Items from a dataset
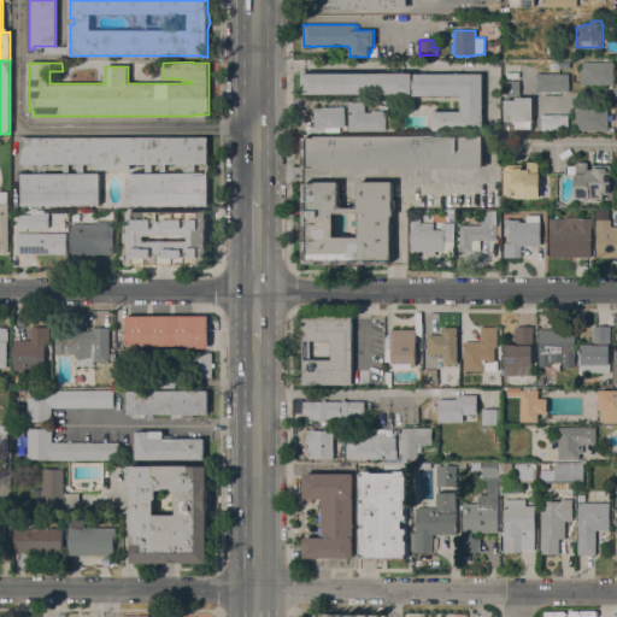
[(581,84),(581,69),(582,69),(582,62),(613,62),(613,84),(581,84)]
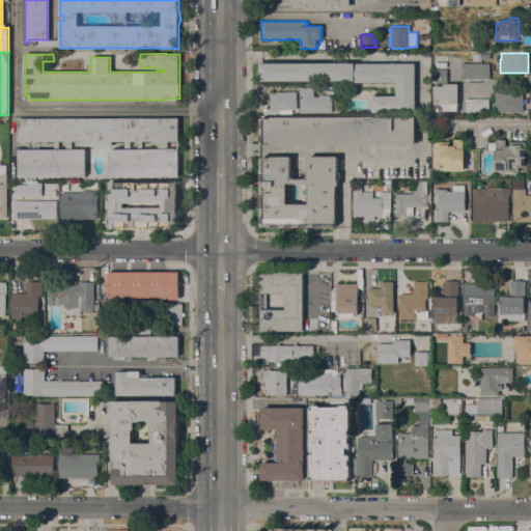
[(435,68),(435,55),(448,55),(449,67),(435,68)]
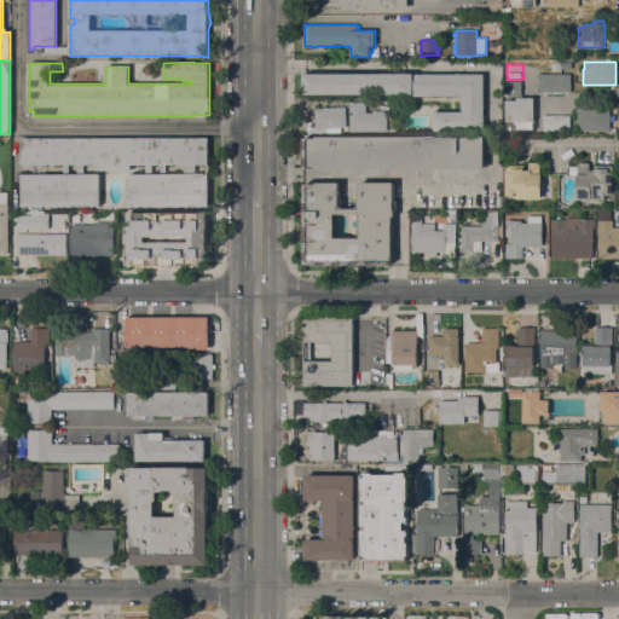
[(542,74),(542,69),(550,69),(550,74),(571,74),(571,92),(563,92),(563,93),(553,93),(553,92),(551,92),(551,93),(548,93),(548,92),(547,92),(547,93),(544,93),(544,92),(538,92),(538,74),(542,74)]
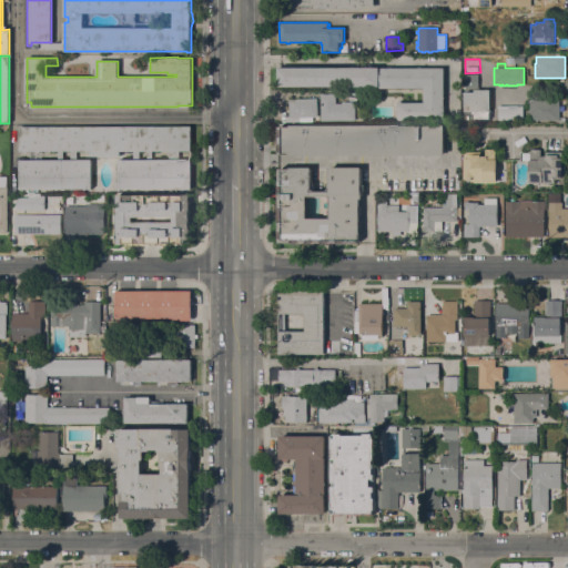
[(445,68),(444,120),(398,120),(398,102),(424,102),(424,88),(378,88),(378,87),(279,85),(279,68),(445,68)]
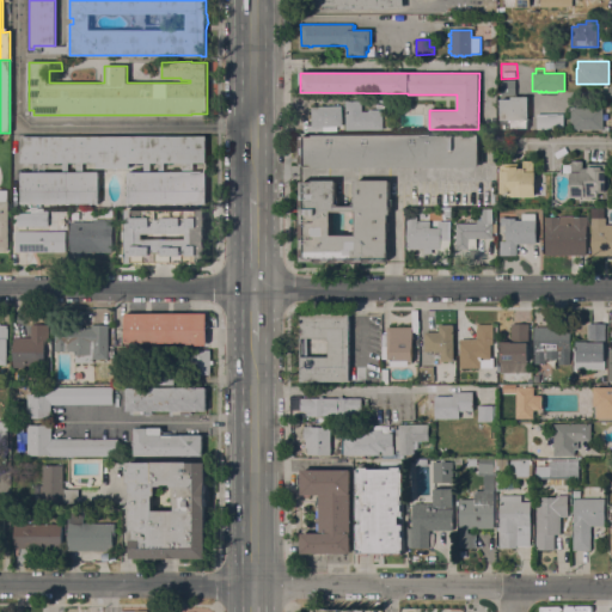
[(515,95),(501,96),(501,95),(499,95),(499,81),(501,81),(501,80),(515,80),(515,95)]
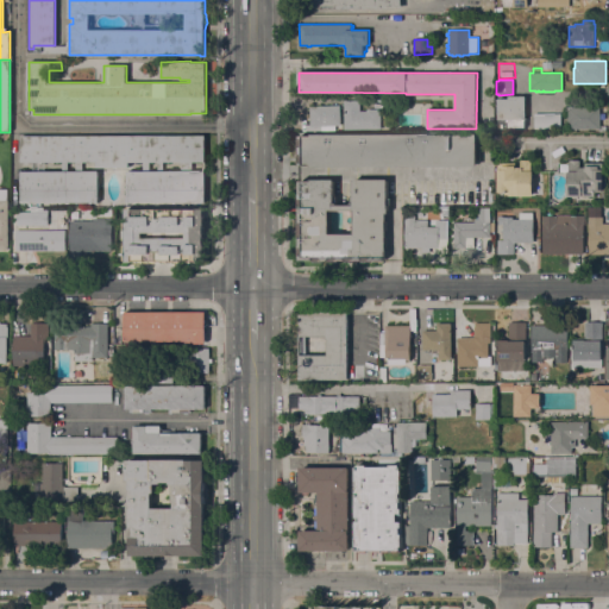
[(497,99),(509,99),(509,96),(526,95),(526,119),(525,119),(525,129),(498,129),(498,119),(497,99)]
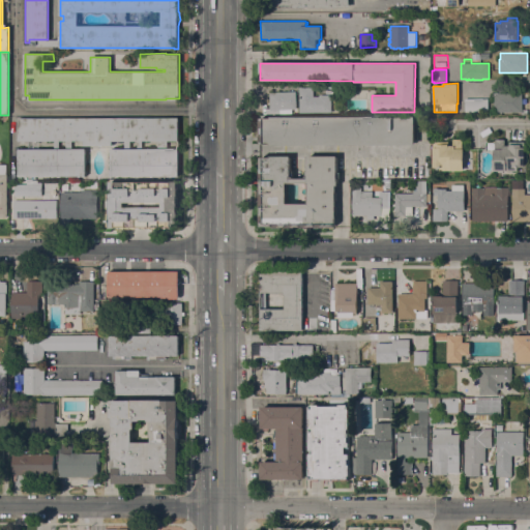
[(300,113),(299,87),(313,87),(314,95),(331,94),(331,112),(300,113)]
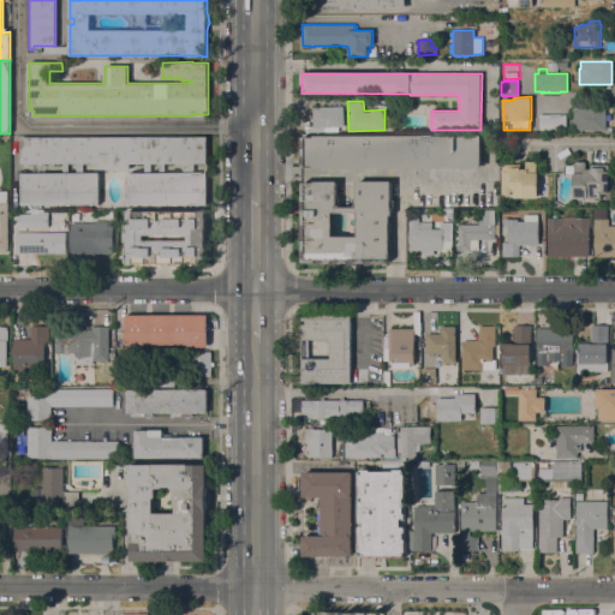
[(344,106),(345,126),(340,126),(340,132),(329,133),(328,127),(324,127),(324,132),(310,133),(309,126),(314,126),(312,107),(344,106)]
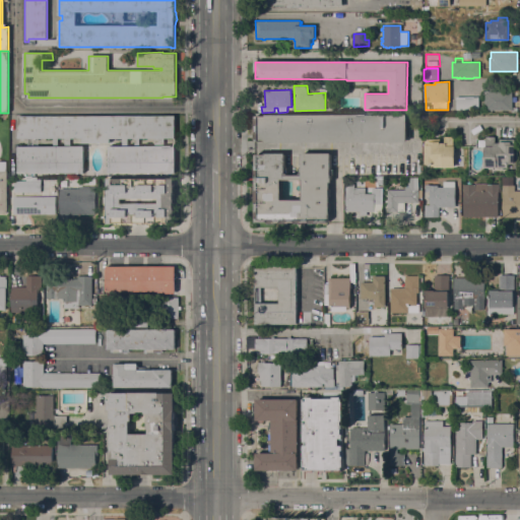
[(512,90),(512,110),(486,110),(486,105),(484,105),(484,90),(512,90)]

Brief: Restate every line above word for word. Do not carry over the images.

Task answer:
[(581,84),(581,69),(582,69),(582,62),(613,62),(613,84),(581,84)]
[(435,68),(435,55),(448,55),(449,67),(435,68)]
[(542,74),(542,69),(550,69),(550,74),(571,74),(571,92),(563,92),(563,93),(553,93),(553,92),(551,92),(551,93),(548,93),(548,92),(547,92),(547,93),(544,93),(544,92),(538,92),(538,74),(542,74)]
[(445,68),(444,120),(398,120),(398,102),(424,102),(424,88),(378,88),(378,87),(279,85),(279,68),(445,68)]
[(515,95),(501,96),(501,95),(499,95),(499,81),(501,81),(501,80),(515,80),(515,95)]
[(497,99),(509,99),(509,96),(526,95),(526,119),(525,119),(525,129),(498,129),(498,119),(497,99)]
[(300,113),(299,87),(313,87),(314,95),(331,94),(331,112),(300,113)]
[(344,106),(345,126),(340,126),(340,132),(329,133),(328,127),(324,127),(324,132),(310,133),(309,126),(314,126),(312,107),(344,106)]
[(512,90),(512,110),(486,110),(486,105),(484,105),(484,90),(512,90)]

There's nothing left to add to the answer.